-------- PROVIDED DATA --------

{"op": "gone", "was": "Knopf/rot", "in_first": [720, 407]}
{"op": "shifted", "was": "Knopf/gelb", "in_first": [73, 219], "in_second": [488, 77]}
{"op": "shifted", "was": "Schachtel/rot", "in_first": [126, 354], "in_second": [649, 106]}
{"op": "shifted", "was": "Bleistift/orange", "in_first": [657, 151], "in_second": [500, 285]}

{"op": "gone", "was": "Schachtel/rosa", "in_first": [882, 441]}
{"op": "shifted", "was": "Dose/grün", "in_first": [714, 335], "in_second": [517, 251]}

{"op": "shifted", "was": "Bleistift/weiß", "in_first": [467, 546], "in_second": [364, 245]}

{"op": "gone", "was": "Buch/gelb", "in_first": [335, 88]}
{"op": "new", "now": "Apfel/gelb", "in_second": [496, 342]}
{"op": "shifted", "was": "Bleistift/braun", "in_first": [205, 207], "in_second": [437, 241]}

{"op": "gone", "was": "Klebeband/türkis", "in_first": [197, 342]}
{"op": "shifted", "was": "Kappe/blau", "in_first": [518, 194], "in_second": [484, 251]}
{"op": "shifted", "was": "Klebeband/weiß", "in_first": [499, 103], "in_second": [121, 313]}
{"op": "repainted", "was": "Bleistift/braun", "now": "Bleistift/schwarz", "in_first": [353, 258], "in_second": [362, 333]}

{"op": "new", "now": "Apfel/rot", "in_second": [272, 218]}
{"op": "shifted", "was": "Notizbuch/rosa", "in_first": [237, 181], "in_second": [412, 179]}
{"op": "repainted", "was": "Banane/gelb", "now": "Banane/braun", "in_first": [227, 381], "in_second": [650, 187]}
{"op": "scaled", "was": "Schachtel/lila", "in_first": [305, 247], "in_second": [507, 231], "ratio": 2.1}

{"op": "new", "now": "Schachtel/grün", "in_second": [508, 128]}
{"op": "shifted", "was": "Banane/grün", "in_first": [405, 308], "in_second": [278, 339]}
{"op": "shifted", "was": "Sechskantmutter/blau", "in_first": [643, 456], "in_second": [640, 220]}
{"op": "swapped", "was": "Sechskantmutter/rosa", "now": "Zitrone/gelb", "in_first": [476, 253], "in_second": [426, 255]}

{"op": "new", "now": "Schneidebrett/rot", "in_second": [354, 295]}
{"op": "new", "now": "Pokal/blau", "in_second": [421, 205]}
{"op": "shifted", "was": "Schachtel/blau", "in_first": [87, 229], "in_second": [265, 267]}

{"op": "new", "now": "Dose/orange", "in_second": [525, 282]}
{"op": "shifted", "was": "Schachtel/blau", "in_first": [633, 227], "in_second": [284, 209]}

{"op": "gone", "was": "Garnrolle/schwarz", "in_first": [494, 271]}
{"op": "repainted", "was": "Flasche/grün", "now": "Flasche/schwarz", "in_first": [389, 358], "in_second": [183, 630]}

--------

Read the entries and pick out all lines that include the word "Knopf".

{"op": "gone", "was": "Knopf/rot", "in_first": [720, 407]}
{"op": "shifted", "was": "Knopf/gelb", "in_first": [73, 219], "in_second": [488, 77]}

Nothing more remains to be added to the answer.